Prompt: Exclude the images and transcribe the entries below precisely.

Dataset:
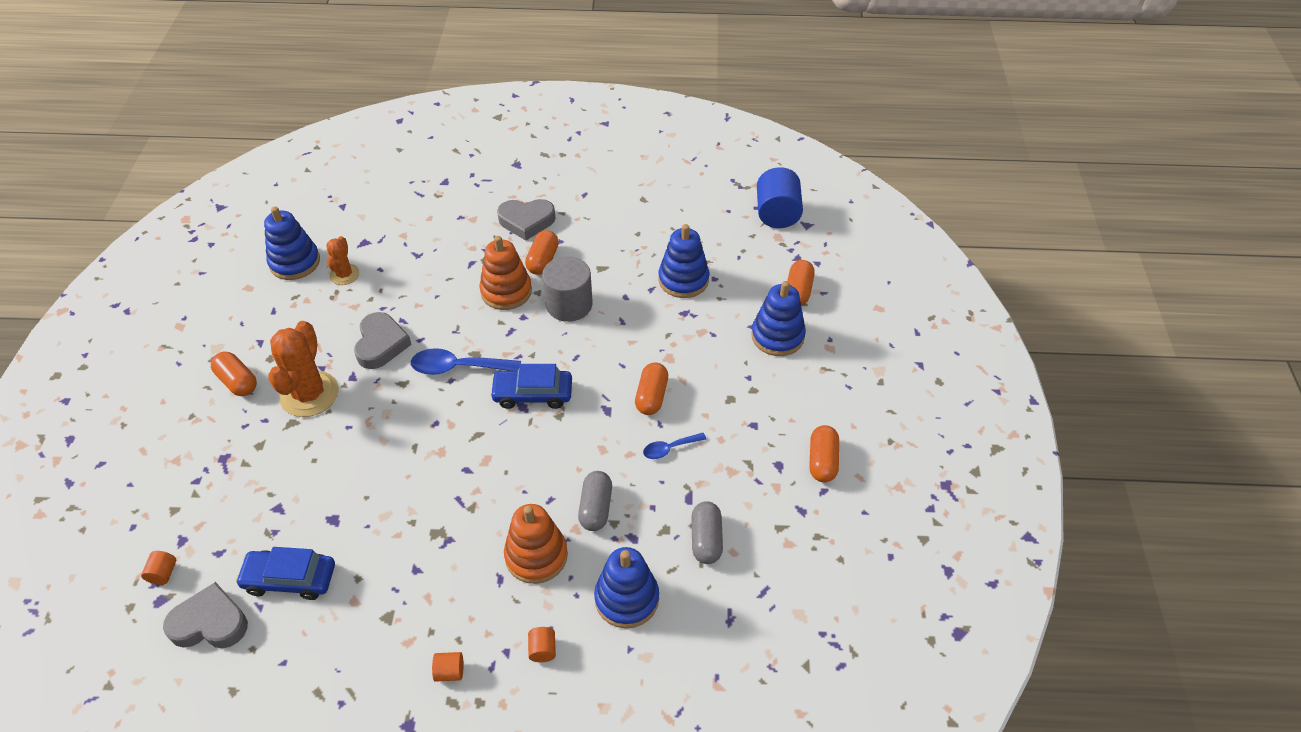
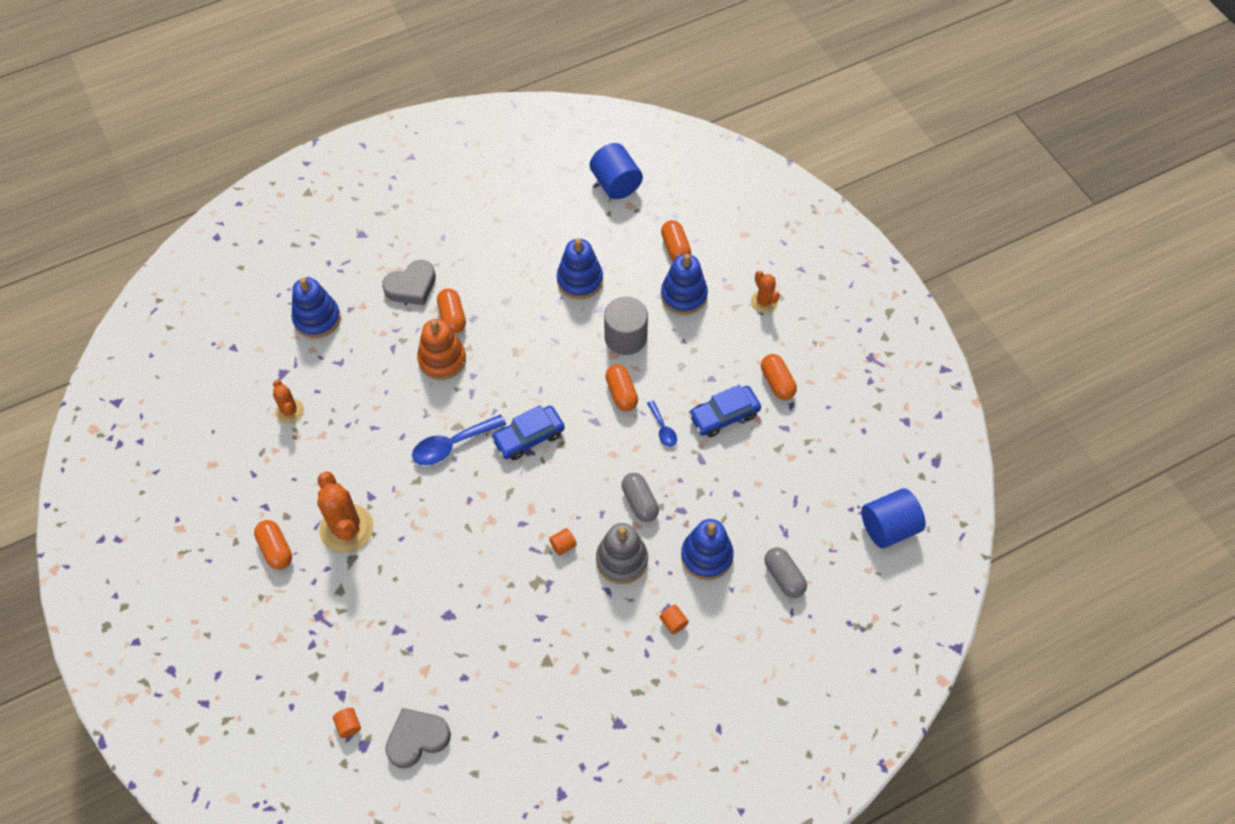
camera: 30 degrees left, 10 degrees up
(237, 382) = (276, 549): orange capsule -> orange capsule turned 45 degrees clockwise
(290, 579) = (452, 675): blue car -> blue car (724, 416)
(295, 262) = (235, 421): blue stacking toy -> blue stacking toy (317, 319)
(381, 344) = (372, 457): grey heart -> none
(449, 672) = (620, 673): orange cylinder -> orange cylinder (563, 545)
(536, 556) = (622, 560): orange stacking toy -> grey stacking toy
(569, 304) = (502, 346): grey cylinder -> grey cylinder (625, 337)
(669, 448) = (662, 428): blue spoon -> blue spoon turned 60 degrees counterclockwise
(706, 539) = (733, 484): grey capsule -> grey capsule (784, 577)
(855, 677) = (888, 527): none -> blue cylinder
(859, 378) = (764, 302): none -> orange cactus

Task output:
camera: 30 degrees left, 10 degrees up
(237, 382) = (276, 549): orange capsule -> orange capsule turned 45 degrees clockwise
(290, 579) = (452, 675): blue car -> blue car (724, 416)
(295, 262) = (235, 421): blue stacking toy -> blue stacking toy (317, 319)
(381, 344) = (372, 457): grey heart -> none
(449, 672) = (620, 673): orange cylinder -> orange cylinder (563, 545)
(536, 556) = (622, 560): orange stacking toy -> grey stacking toy
(569, 304) = (502, 346): grey cylinder -> grey cylinder (625, 337)
(669, 448) = (662, 428): blue spoon -> blue spoon turned 60 degrees counterclockwise
(706, 539) = (733, 484): grey capsule -> grey capsule (784, 577)
(855, 677) = (888, 527): none -> blue cylinder
(859, 378) = (764, 302): none -> orange cactus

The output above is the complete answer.